WORK TO BE COMPLETED: What follows is a set of entries. Repeat them exactly, but not their pictures.

SUPPLIED MATERIAL:
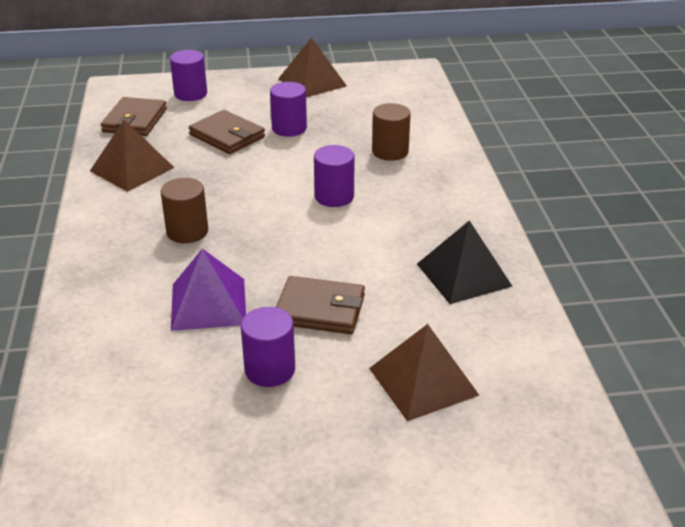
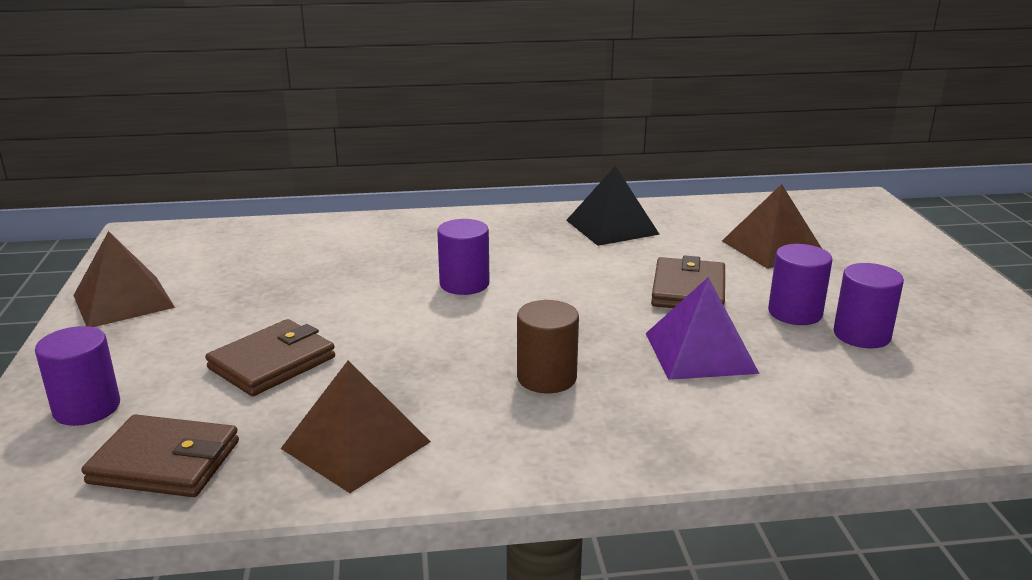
camera: 90 degrees left, 10 degrees down
purple cylinder [270,82,307,137] -> purple cylinder moved to [833,263,904,348]
brown cylinder [372,103,411,161] -> none

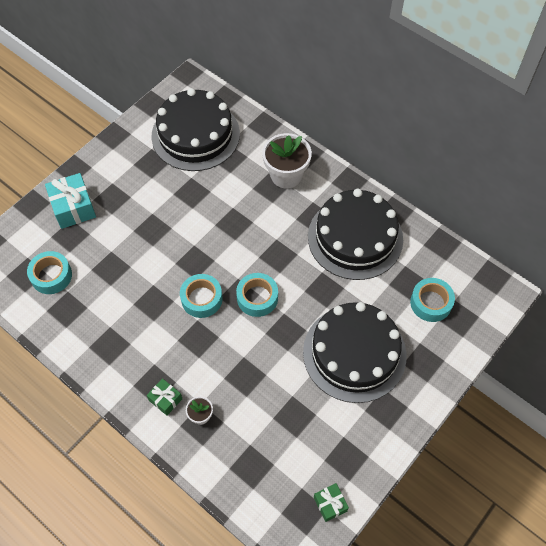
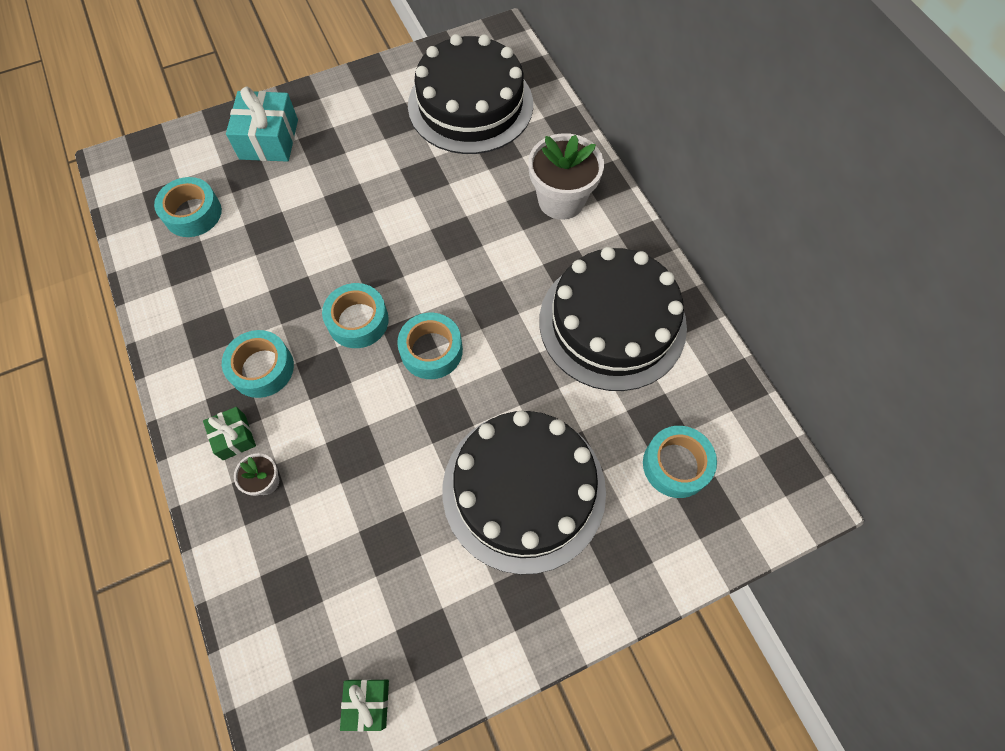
camera: 25 degrees right, 5 degrees up
none -> turquoise tape [222,330,294,398]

OUTPUT FOR THIS EXERCISE:
camera: 90 degrees left, 10 degrees down
purple cylinder [270,82,307,137] -> purple cylinder moved to [833,263,904,348]
brown cylinder [372,103,411,161] -> none

camera: 25 degrees right, 5 degrees up
none -> turquoise tape [222,330,294,398]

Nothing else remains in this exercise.